**WHAT YOU ARE ASKED TO DO:**
Leave no line out; reproduce the listing exactly.

**GIVEN RECORDS:**
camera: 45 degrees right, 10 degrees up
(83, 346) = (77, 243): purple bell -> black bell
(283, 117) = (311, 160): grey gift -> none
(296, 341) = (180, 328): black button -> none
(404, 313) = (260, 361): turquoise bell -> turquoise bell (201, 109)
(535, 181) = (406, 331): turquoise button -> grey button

**ANSWER AREA:**
camera: 45 degrees right, 10 degrees up
(83, 346) = (77, 243): purple bell -> black bell
(283, 117) = (311, 160): grey gift -> none
(296, 341) = (180, 328): black button -> none
(404, 313) = (260, 361): turquoise bell -> turquoise bell (201, 109)
(535, 181) = (406, 331): turquoise button -> grey button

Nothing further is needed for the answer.